• **Exercise details**
Repeat the data exactly. Pictures stay out.

[Records from a data source]

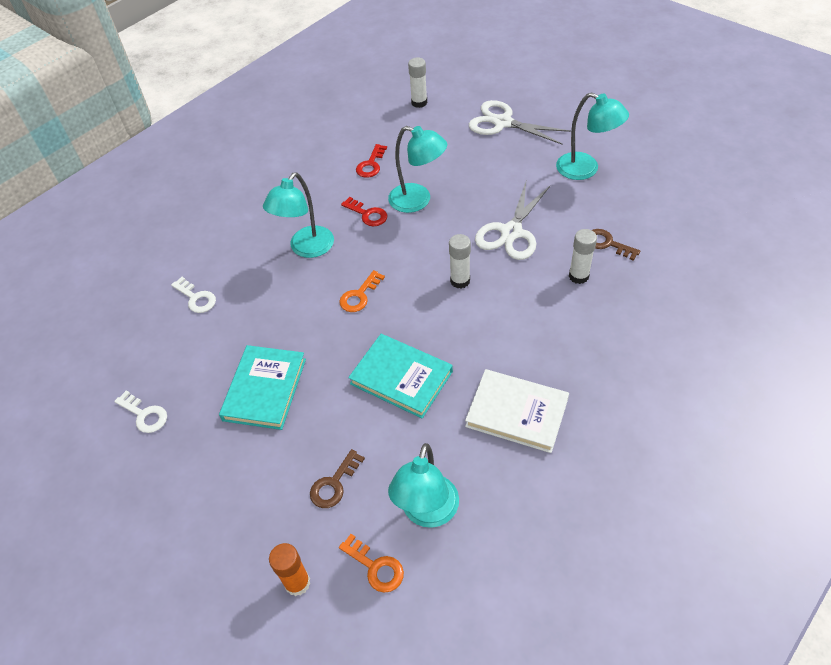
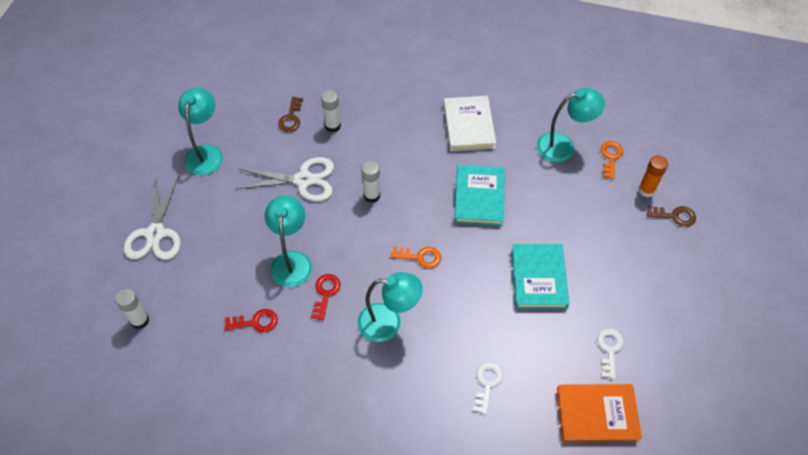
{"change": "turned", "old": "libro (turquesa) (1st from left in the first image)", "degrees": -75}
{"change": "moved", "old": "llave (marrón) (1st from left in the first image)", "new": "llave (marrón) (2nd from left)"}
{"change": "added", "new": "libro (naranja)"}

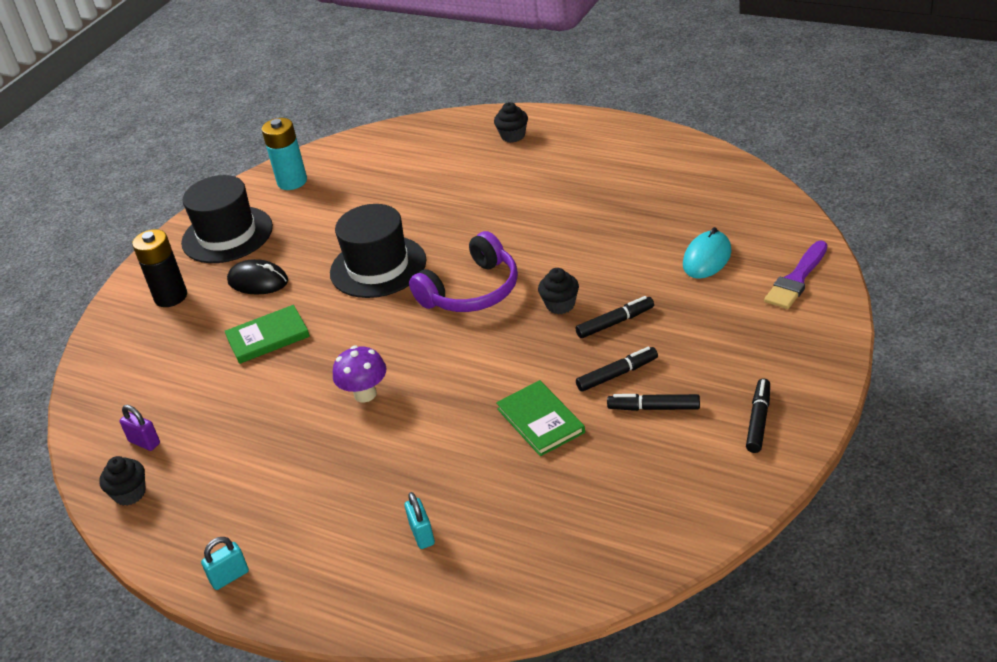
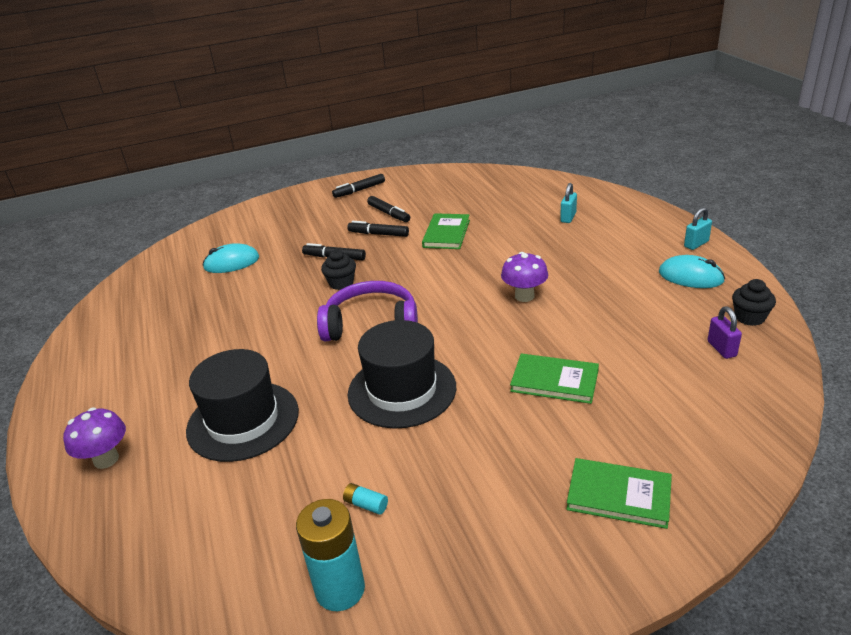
{"change": "replaced", "old": "pila (negro)", "new": "libro (verde) (3rd from left)"}
{"change": "moved", "old": "sombrero (negro) (1st from left)"}
{"change": "turned", "old": "candado (turquesa) (1st from left in the first image)", "degrees": -45}
{"change": "removed", "old": "ratón (negro)"}
{"change": "replaced", "old": "magdalena (negro) (2nd from left)", "new": "seta (morado) (1st from left)"}
{"change": "removed", "old": "pincel (morado)"}
{"change": "added", "new": "pila (turquesa) (2nd from left)"}
{"change": "added", "new": "ratón (turquesa) (2nd from left)"}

• **Answer to this task**
{"change": "turned", "old": "libro (turquesa) (1st from left in the first image)", "degrees": -75}
{"change": "moved", "old": "llave (marrón) (1st from left in the first image)", "new": "llave (marrón) (2nd from left)"}
{"change": "added", "new": "libro (naranja)"}

{"change": "replaced", "old": "pila (negro)", "new": "libro (verde) (3rd from left)"}
{"change": "moved", "old": "sombrero (negro) (1st from left)"}
{"change": "turned", "old": "candado (turquesa) (1st from left in the first image)", "degrees": -45}
{"change": "removed", "old": "ratón (negro)"}
{"change": "replaced", "old": "magdalena (negro) (2nd from left)", "new": "seta (morado) (1st from left)"}
{"change": "removed", "old": "pincel (morado)"}
{"change": "added", "new": "pila (turquesa) (2nd from left)"}
{"change": "added", "new": "ratón (turquesa) (2nd from left)"}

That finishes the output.